AIM OF THE EXERCISE
Take the lines below beginning at the line that has "GAS3 pin AO: A0 -> D7" and stopping after the line that has "LCD1 pin SDA: D8 -> TX", and print them exactly as they are, with no other lines.

EXTRACTED ENTRIES
-*-*-
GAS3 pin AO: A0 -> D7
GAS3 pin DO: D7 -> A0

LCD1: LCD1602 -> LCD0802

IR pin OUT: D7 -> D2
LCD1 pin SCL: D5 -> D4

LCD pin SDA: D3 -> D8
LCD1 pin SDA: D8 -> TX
-*-*-
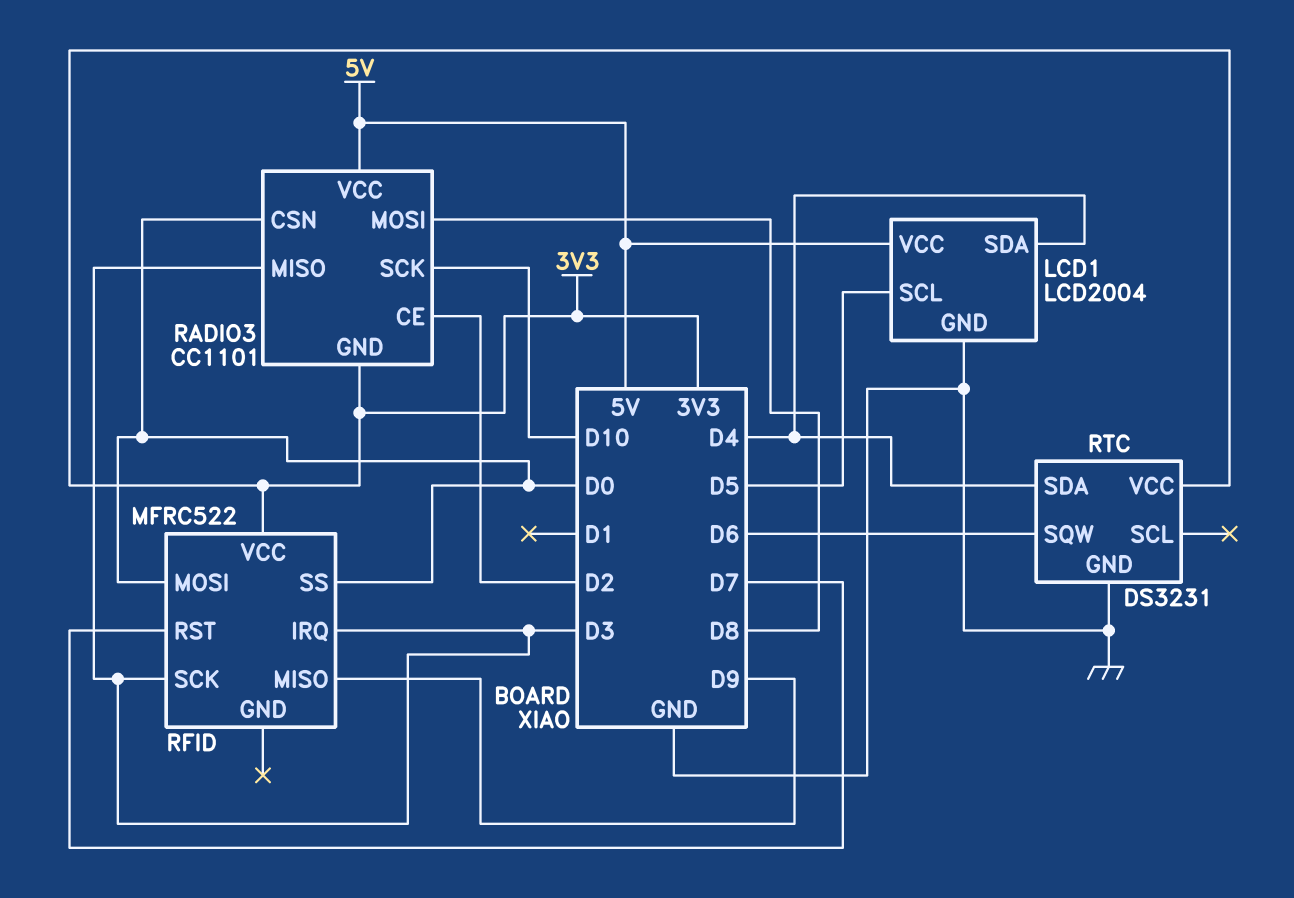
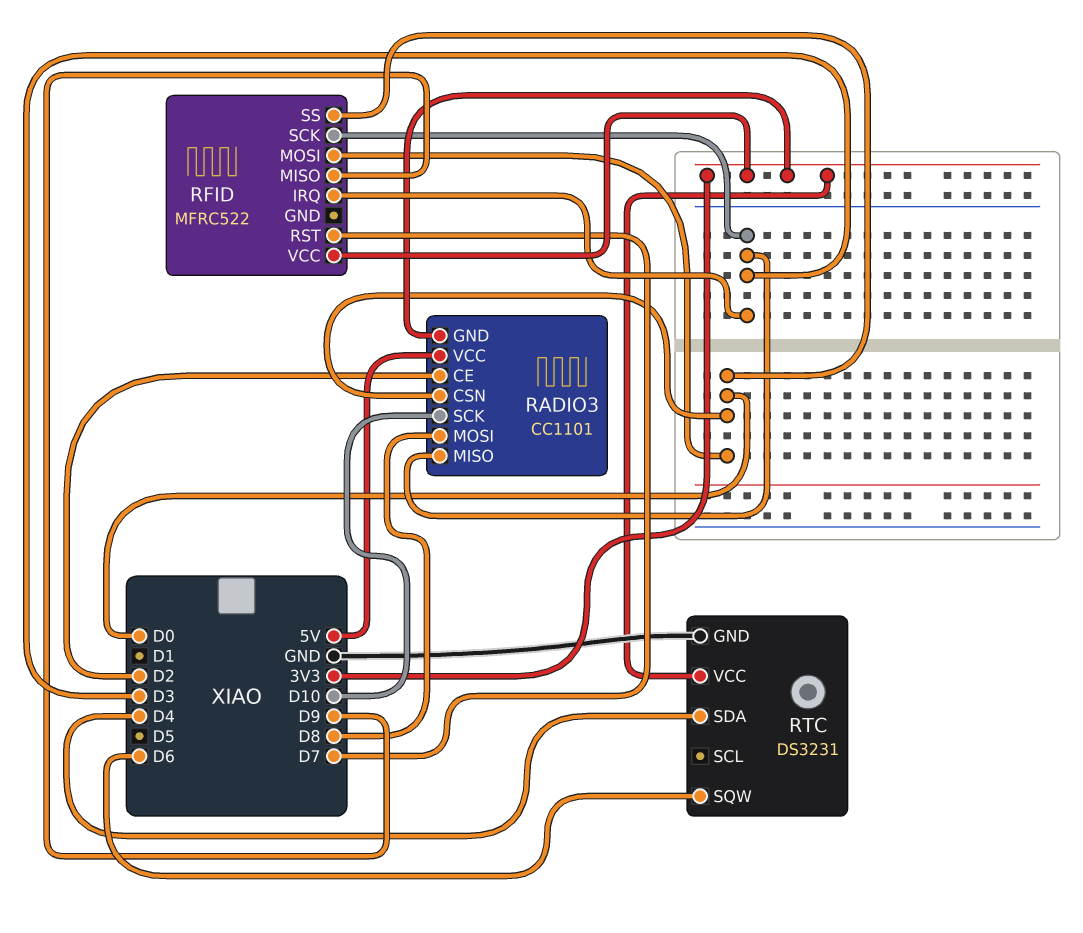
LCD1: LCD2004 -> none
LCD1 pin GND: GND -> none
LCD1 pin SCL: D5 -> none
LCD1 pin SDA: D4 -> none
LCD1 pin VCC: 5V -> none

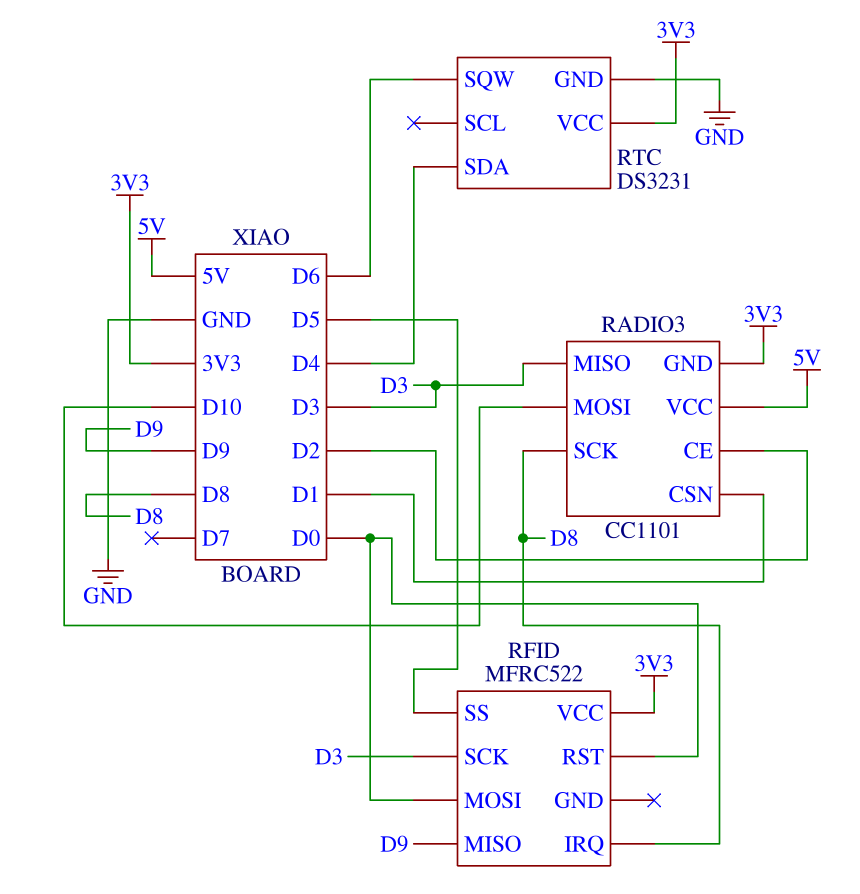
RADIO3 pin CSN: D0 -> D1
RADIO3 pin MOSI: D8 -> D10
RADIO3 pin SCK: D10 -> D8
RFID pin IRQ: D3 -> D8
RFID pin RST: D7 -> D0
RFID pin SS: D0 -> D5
-*-*-
ANSWER BOX
GAS3 pin AO: A0 -> D7
GAS3 pin DO: D7 -> A0

LCD1: LCD1602 -> LCD0802

IR pin OUT: D7 -> D2
LCD1 pin SCL: D5 -> D4

LCD pin SDA: D3 -> D8
LCD1 pin SDA: D8 -> TX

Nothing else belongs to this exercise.